Directions » Of the entries below, copy only those lines that contain the word "schottky".

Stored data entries
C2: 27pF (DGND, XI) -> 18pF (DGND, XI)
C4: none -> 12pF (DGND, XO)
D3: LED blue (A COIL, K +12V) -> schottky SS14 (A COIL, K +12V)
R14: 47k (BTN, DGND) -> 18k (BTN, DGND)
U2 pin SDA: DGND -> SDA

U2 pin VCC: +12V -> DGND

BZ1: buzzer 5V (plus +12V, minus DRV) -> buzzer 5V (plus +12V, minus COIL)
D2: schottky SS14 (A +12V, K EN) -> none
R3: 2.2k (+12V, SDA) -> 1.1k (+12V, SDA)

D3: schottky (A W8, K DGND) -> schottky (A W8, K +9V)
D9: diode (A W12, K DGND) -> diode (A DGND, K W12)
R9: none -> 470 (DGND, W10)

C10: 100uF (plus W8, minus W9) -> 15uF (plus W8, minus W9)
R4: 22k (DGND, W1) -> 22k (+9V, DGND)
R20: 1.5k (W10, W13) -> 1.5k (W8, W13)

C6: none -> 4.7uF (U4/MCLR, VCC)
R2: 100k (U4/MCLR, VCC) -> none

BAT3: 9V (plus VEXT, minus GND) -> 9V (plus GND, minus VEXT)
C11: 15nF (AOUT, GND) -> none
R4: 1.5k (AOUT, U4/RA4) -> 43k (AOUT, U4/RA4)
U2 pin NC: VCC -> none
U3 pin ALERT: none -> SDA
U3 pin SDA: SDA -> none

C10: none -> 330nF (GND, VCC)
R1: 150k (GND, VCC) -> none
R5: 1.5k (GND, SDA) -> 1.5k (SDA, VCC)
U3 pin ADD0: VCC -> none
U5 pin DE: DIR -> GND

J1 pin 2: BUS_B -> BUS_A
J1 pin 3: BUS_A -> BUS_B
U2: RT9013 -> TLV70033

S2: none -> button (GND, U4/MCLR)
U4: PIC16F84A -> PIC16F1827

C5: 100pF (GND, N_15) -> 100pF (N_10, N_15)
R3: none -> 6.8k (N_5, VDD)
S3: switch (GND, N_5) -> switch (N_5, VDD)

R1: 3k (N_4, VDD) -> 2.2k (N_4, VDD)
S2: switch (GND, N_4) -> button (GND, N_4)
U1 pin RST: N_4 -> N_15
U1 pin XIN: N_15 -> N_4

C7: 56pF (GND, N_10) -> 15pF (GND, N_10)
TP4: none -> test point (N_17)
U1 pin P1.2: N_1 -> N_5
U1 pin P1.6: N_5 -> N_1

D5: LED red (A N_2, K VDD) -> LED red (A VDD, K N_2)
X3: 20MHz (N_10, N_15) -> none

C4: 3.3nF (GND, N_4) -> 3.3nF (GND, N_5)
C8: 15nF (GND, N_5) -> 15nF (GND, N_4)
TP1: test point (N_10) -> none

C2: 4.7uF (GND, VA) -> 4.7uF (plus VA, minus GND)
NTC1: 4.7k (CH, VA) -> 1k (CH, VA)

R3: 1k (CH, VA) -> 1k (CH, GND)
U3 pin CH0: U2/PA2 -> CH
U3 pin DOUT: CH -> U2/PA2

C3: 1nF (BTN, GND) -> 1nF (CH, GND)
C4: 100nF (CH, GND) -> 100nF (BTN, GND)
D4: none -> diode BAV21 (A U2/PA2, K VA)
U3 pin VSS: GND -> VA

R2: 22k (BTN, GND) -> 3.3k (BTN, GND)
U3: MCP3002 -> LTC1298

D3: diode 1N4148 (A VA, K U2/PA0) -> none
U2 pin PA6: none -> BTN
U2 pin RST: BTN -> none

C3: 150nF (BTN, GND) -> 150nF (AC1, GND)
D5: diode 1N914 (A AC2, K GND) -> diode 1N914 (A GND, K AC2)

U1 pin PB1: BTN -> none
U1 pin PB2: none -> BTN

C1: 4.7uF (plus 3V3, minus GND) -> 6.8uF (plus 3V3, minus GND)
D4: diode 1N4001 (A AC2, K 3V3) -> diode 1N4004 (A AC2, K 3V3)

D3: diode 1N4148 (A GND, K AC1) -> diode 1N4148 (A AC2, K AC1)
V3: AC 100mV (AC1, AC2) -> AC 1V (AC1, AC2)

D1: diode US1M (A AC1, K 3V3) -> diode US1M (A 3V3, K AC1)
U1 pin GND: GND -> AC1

Response below »
D3: LED blue (A COIL, K +12V) -> schottky SS14 (A COIL, K +12V)
D2: schottky SS14 (A +12V, K EN) -> none
D3: schottky (A W8, K DGND) -> schottky (A W8, K +9V)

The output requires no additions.